[Image sequences with shape edits]
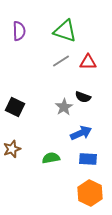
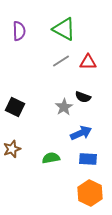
green triangle: moved 1 px left, 2 px up; rotated 10 degrees clockwise
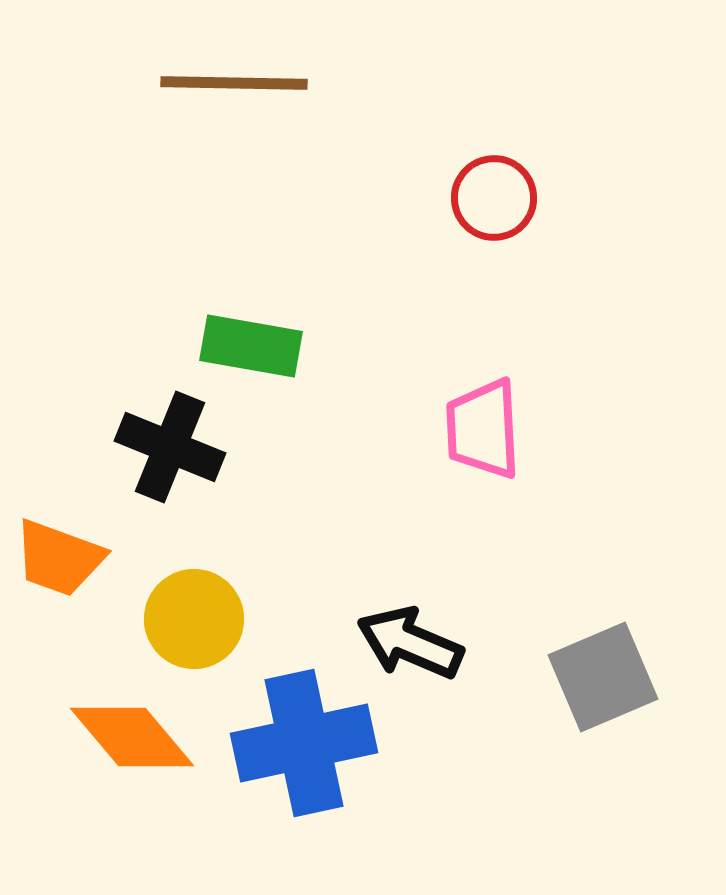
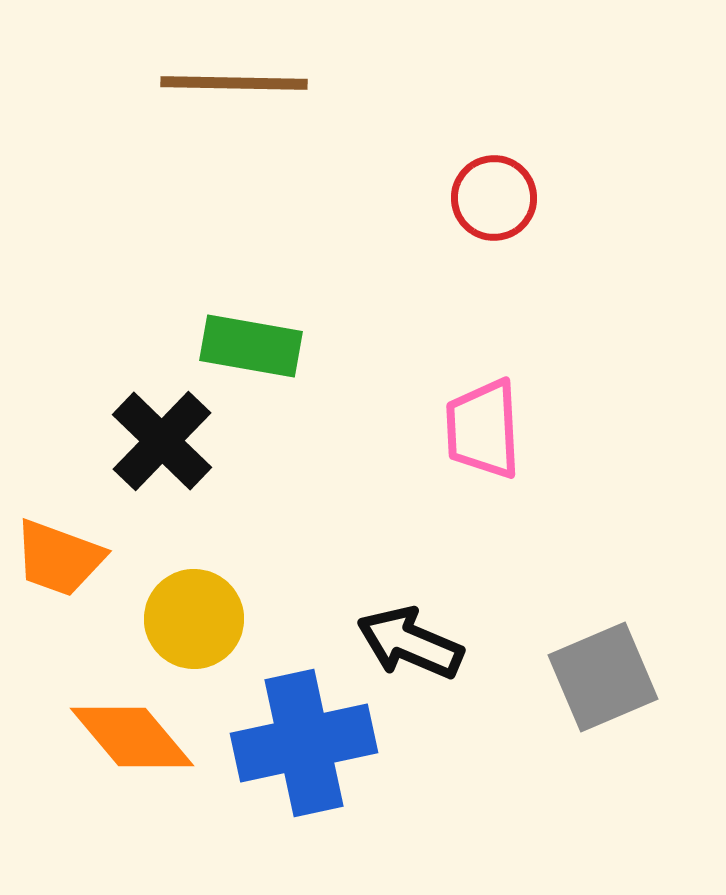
black cross: moved 8 px left, 6 px up; rotated 22 degrees clockwise
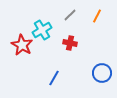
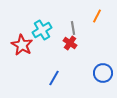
gray line: moved 3 px right, 13 px down; rotated 56 degrees counterclockwise
red cross: rotated 24 degrees clockwise
blue circle: moved 1 px right
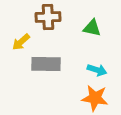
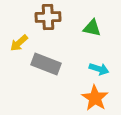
yellow arrow: moved 2 px left, 1 px down
gray rectangle: rotated 20 degrees clockwise
cyan arrow: moved 2 px right, 1 px up
orange star: rotated 24 degrees clockwise
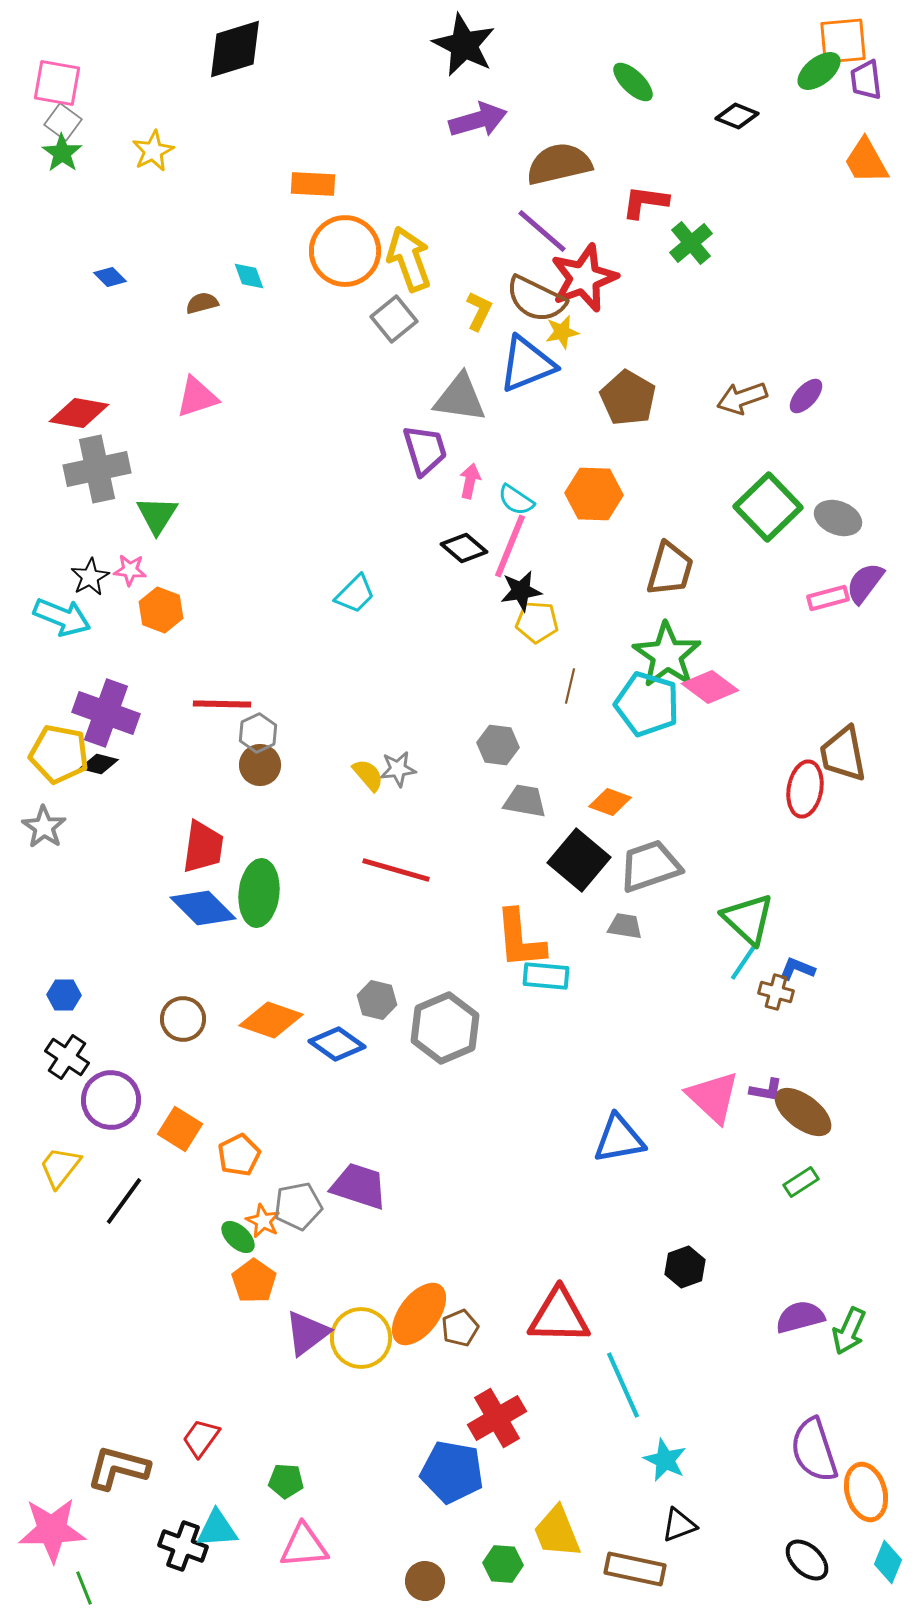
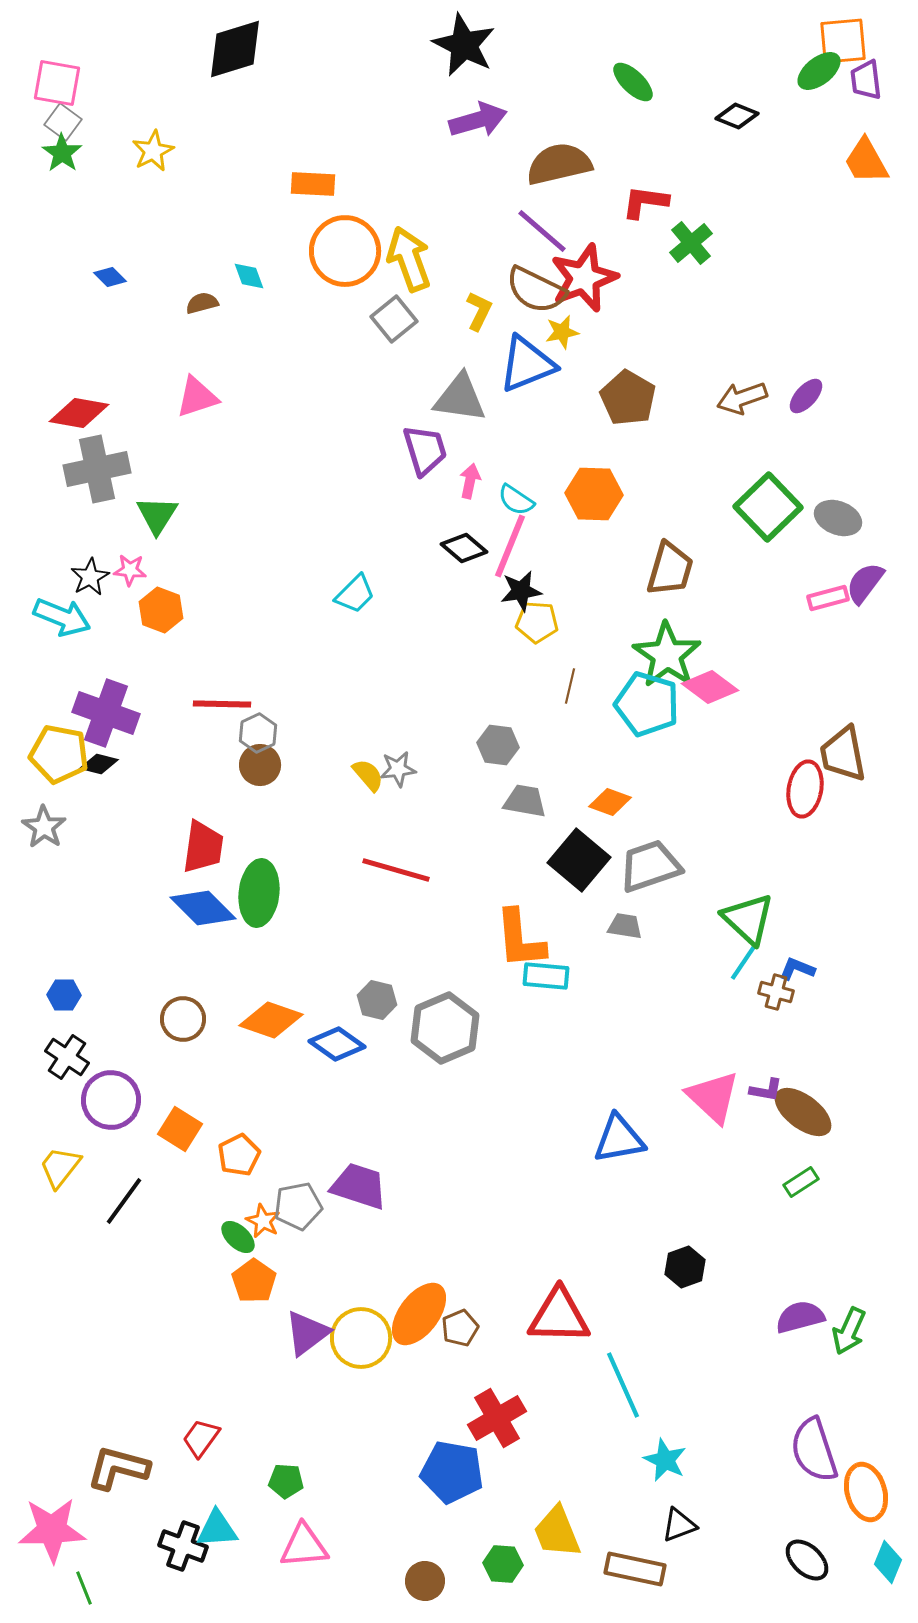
brown semicircle at (536, 299): moved 9 px up
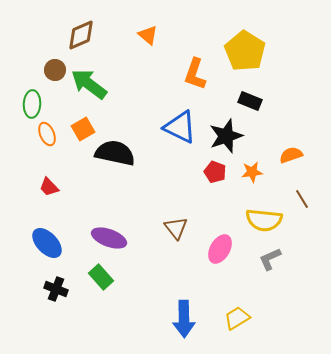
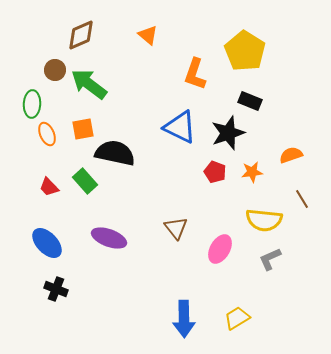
orange square: rotated 20 degrees clockwise
black star: moved 2 px right, 3 px up
green rectangle: moved 16 px left, 96 px up
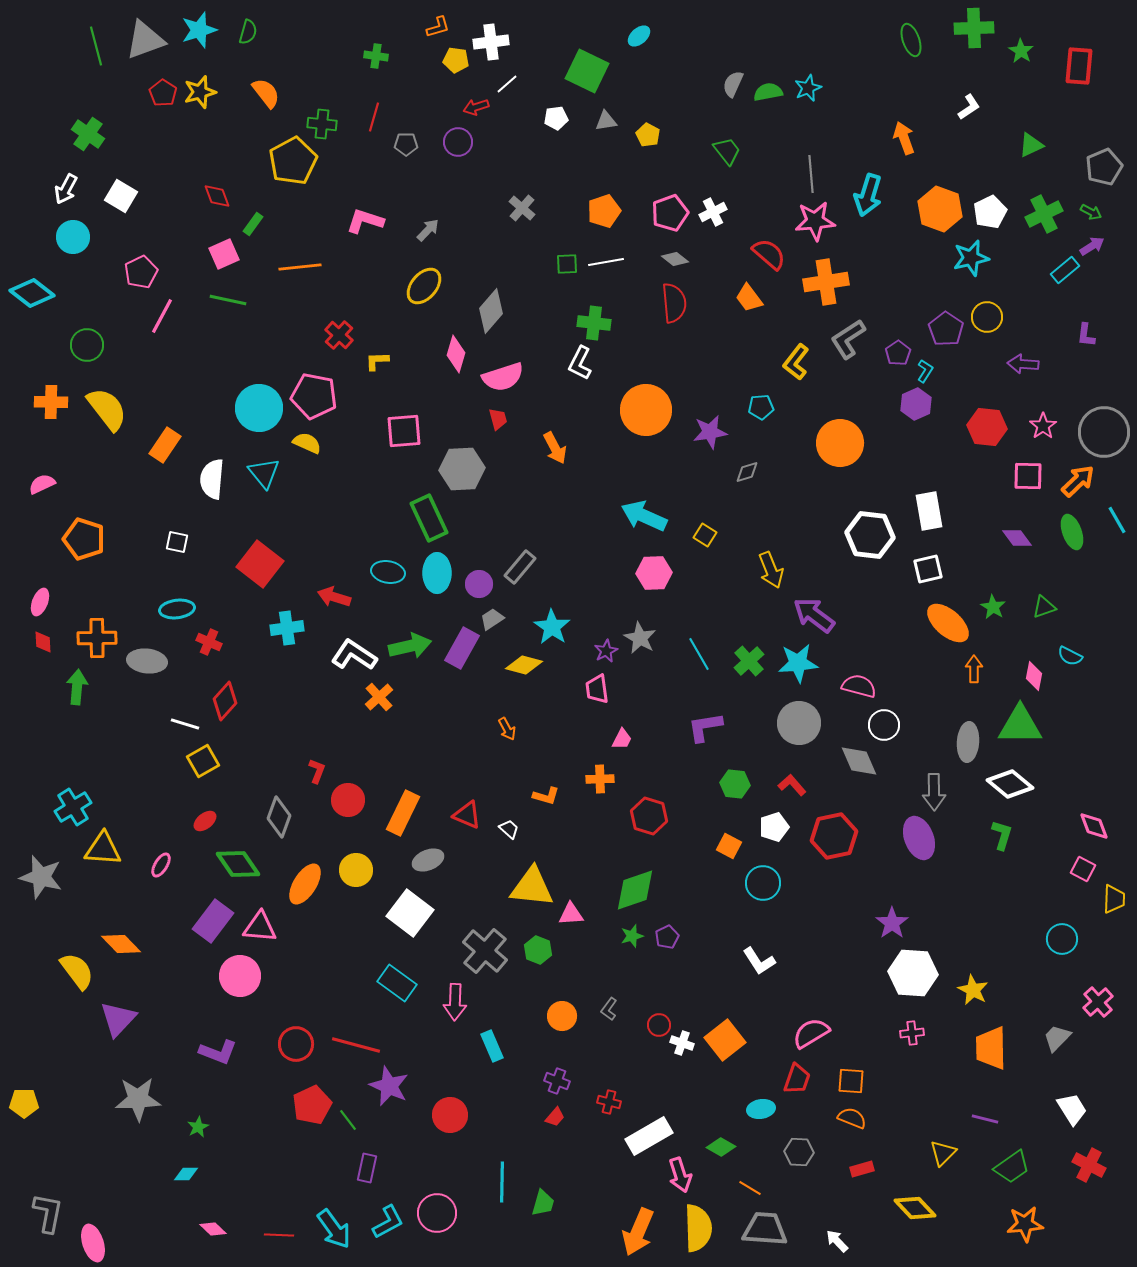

● **Exercise**
Where a line contains "brown semicircle at (536, 299): moved 9 px up", begin there and transcribe every line through the last one of the records above, exactly and with no pictures.

● **Task solution**
brown semicircle at (536, 299): moved 9 px up
orange square: rotated 20 degrees clockwise
black star: moved 2 px right, 3 px up
green rectangle: moved 16 px left, 96 px up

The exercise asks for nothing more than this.